*Provided records*:
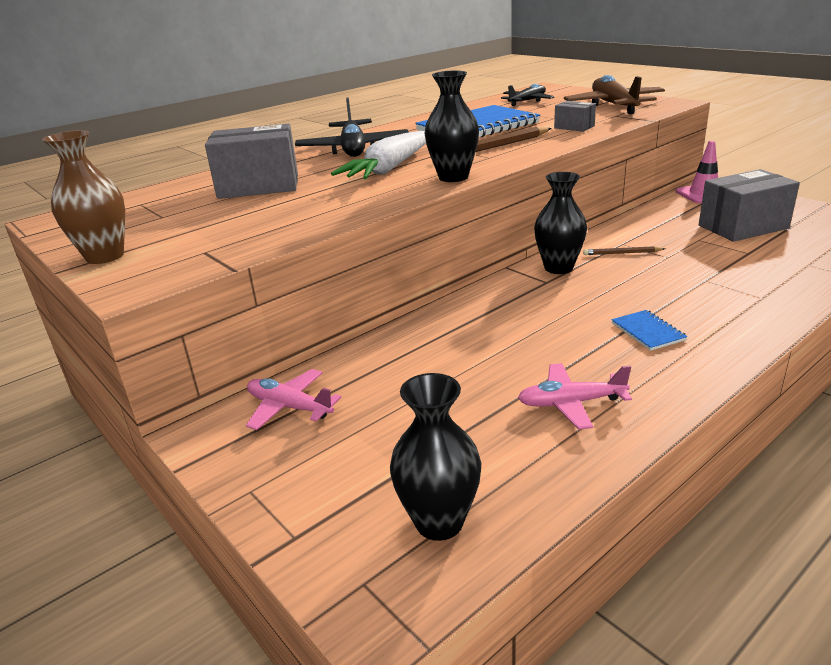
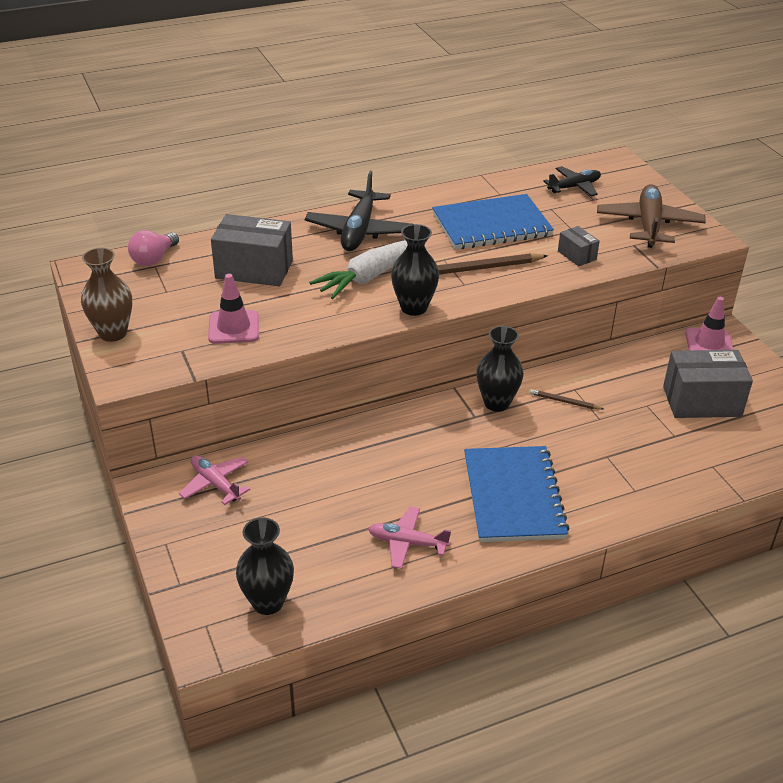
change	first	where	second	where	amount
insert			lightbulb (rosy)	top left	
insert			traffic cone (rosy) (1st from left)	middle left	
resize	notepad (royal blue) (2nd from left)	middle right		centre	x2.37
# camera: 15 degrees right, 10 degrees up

*Your instructions*: Copy the listing exactly but drop its images.

*Problem solution*:
change	first	where	second	where	amount
insert			lightbulb (rosy)	top left	
insert			traffic cone (rosy) (1st from left)	middle left	
resize	notepad (royal blue) (2nd from left)	middle right		centre	x2.37
# camera: 15 degrees right, 10 degrees up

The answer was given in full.